- **What to do**:
From the listing below, set down exactly the lines between the one holding "pink bucket: 3 -> 0" and the one holding "purple stacking toy: 9 -> 6", inclusive. No other line is wanted.

- **The input**:
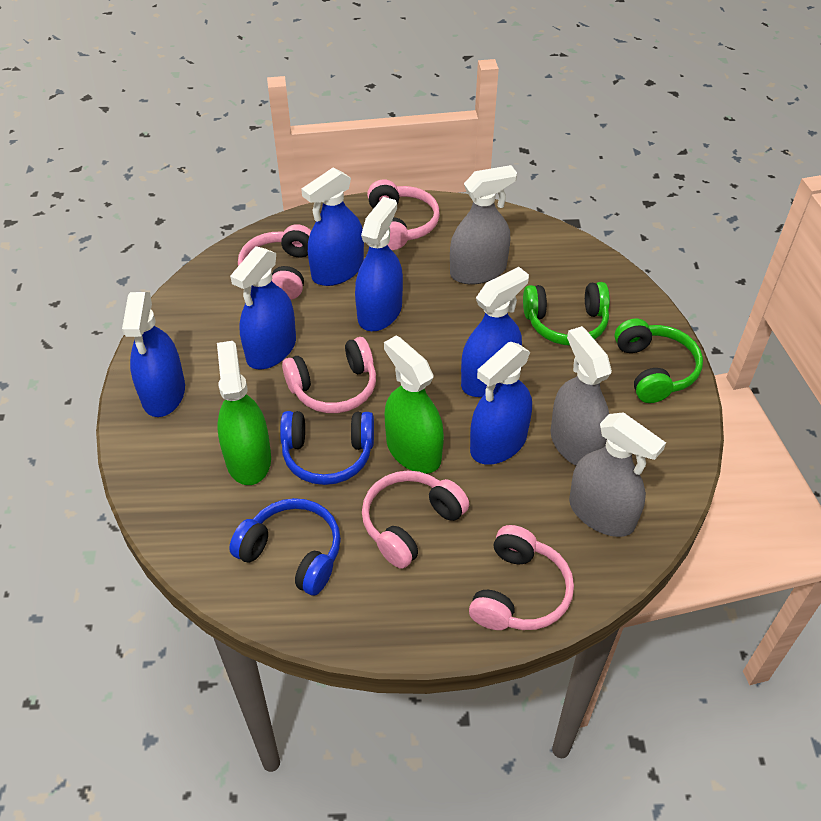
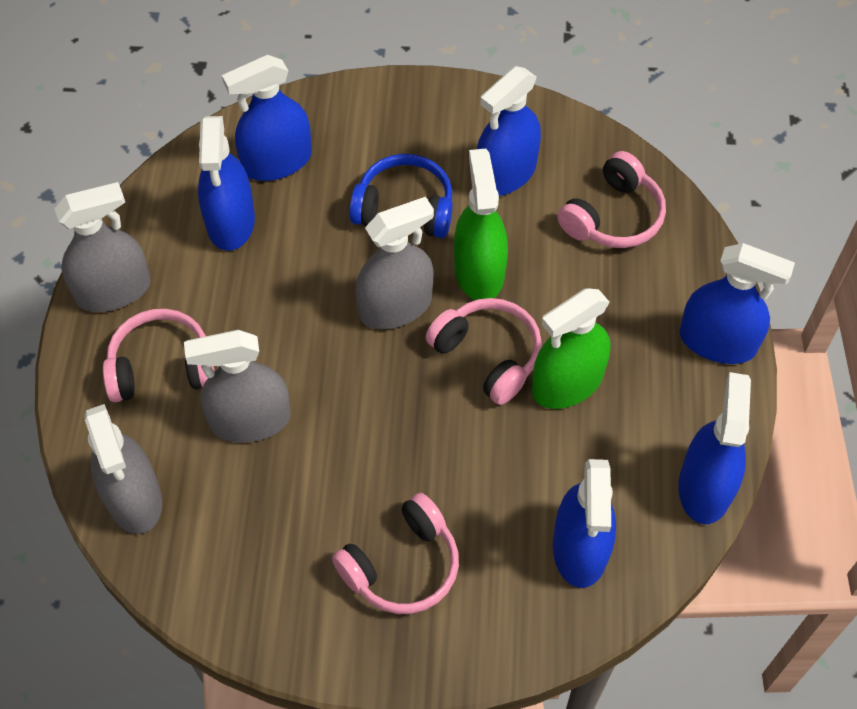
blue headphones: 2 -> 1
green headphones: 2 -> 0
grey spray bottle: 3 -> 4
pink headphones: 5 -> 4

--

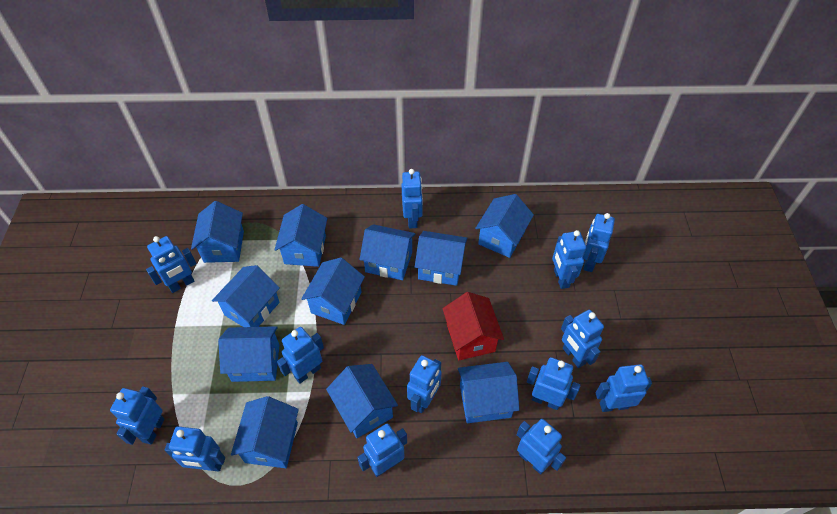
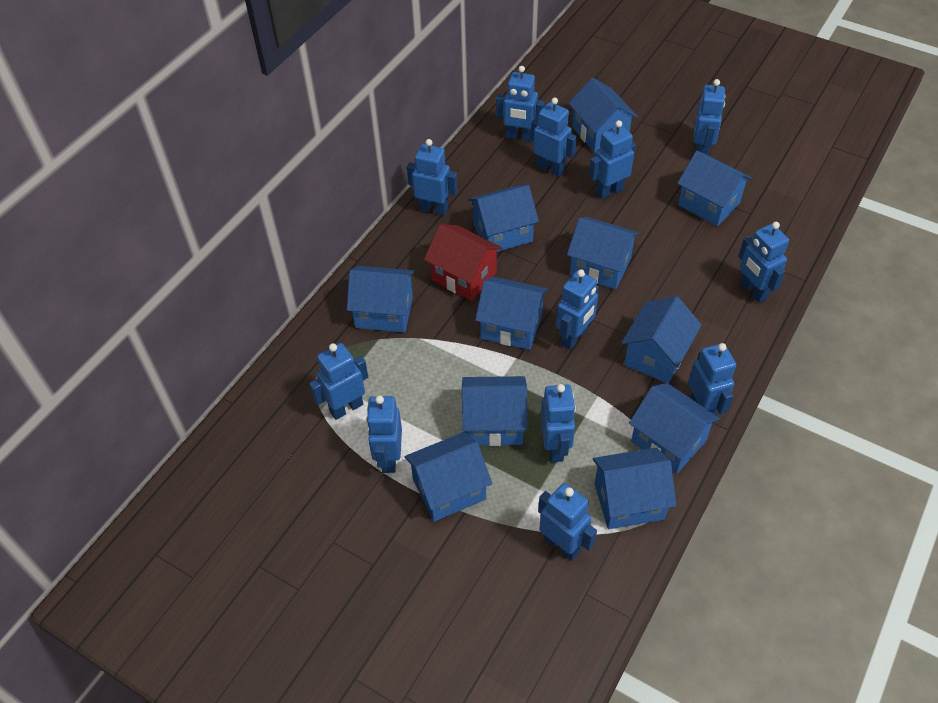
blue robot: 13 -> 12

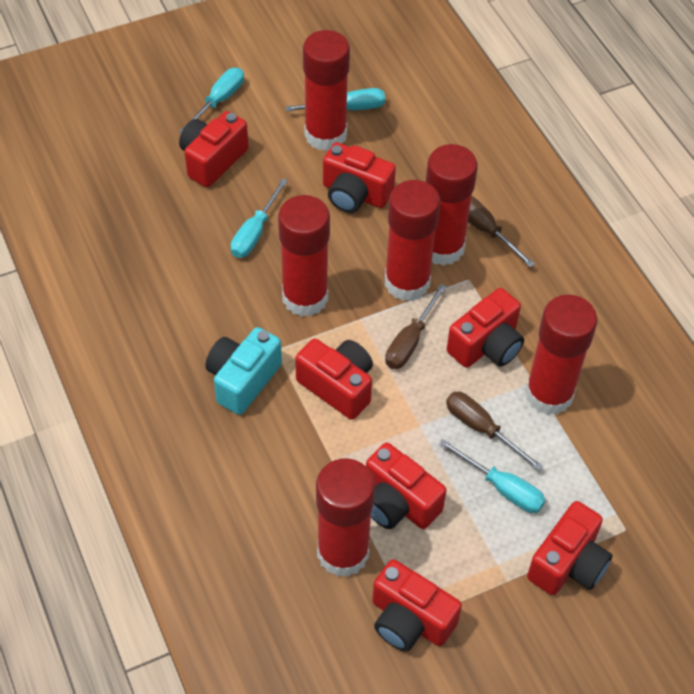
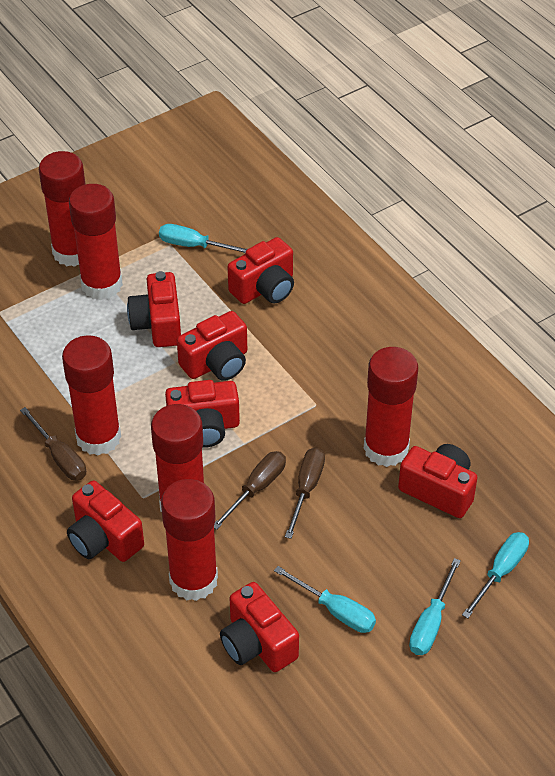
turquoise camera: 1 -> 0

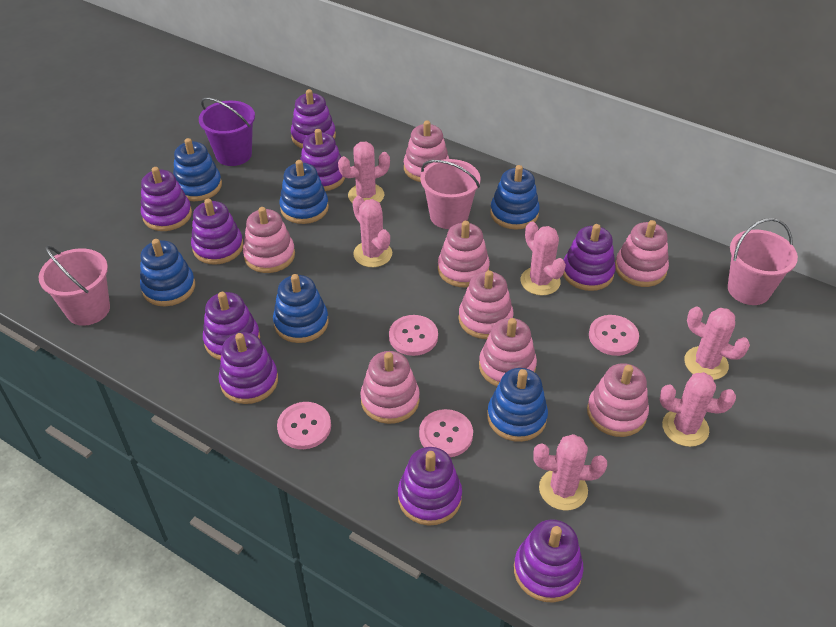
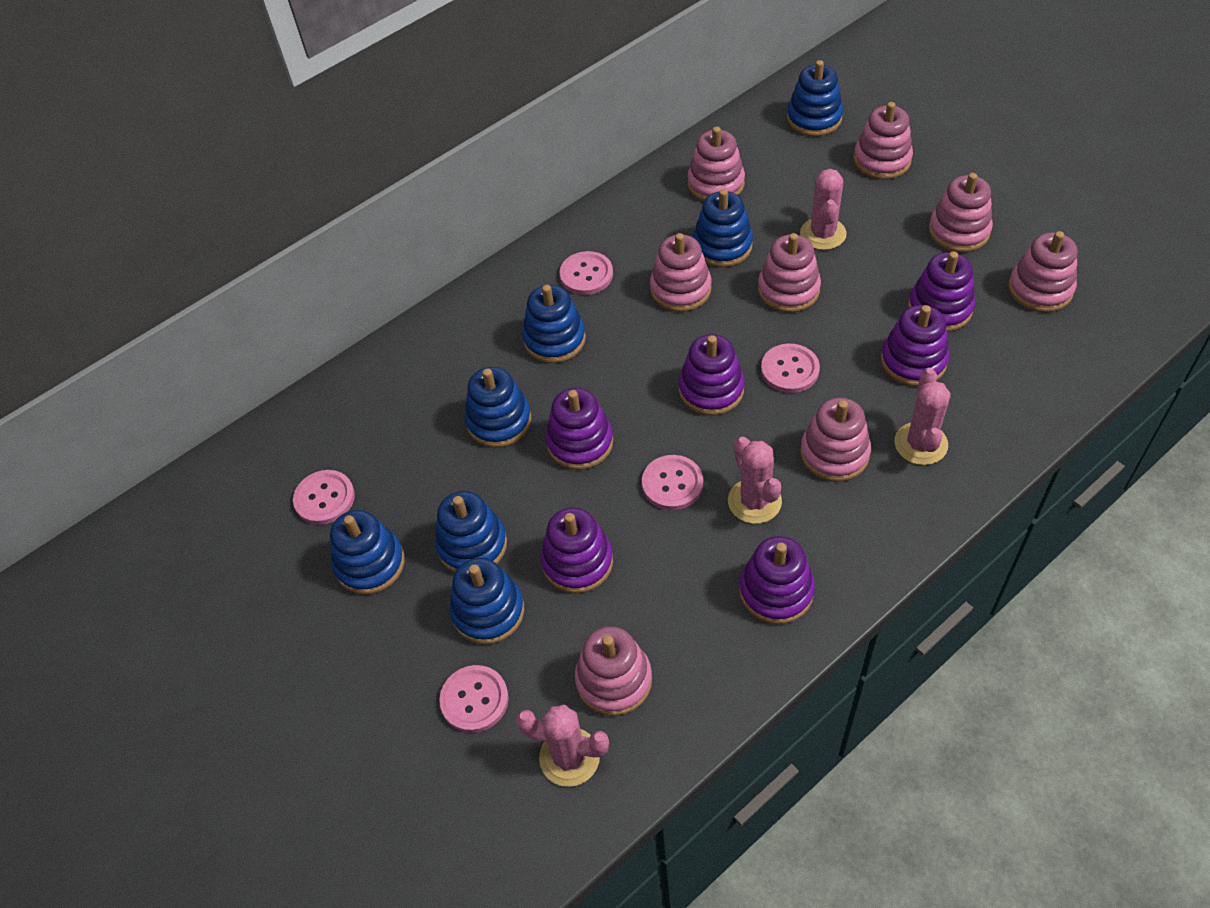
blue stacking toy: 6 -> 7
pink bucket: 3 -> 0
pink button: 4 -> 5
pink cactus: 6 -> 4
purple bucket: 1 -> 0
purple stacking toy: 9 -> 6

- **Written answer**:
pink bucket: 3 -> 0
pink button: 4 -> 5
pink cactus: 6 -> 4
purple bucket: 1 -> 0
purple stacking toy: 9 -> 6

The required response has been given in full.